▶ _WHAT YOU SHOULD DO_
Your answer must hold only the lines below from the line containing "tasse/gris (1st from" through the line containing "lampe de poche/rose top centre => nothing", each reproduced exactly.

▶ _LISTED RECORDS_

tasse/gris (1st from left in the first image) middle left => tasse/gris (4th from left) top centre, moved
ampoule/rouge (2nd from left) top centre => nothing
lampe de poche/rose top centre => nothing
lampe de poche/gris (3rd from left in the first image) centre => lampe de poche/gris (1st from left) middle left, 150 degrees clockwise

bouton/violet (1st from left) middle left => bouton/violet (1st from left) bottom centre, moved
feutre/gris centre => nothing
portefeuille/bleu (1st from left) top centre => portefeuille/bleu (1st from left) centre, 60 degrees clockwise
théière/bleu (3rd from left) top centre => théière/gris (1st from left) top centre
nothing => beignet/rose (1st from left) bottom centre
...
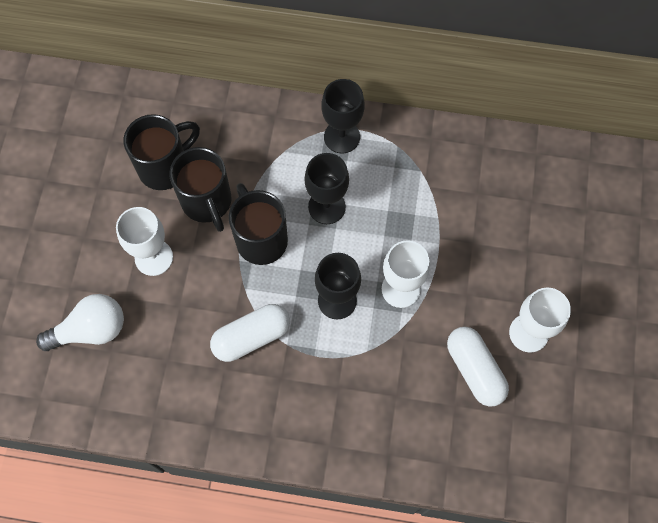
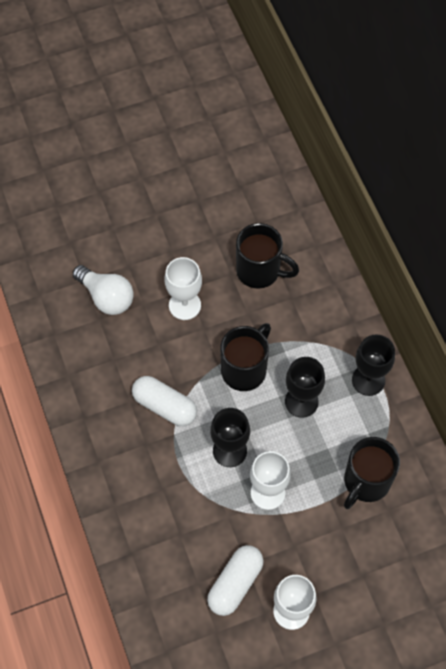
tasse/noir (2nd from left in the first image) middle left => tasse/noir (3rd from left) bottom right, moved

▶ _WRITTEN ANSWER_
tasse/gris (1st from left in the first image) middle left => tasse/gris (4th from left) top centre, moved
ampoule/rouge (2nd from left) top centre => nothing
lampe de poche/rose top centre => nothing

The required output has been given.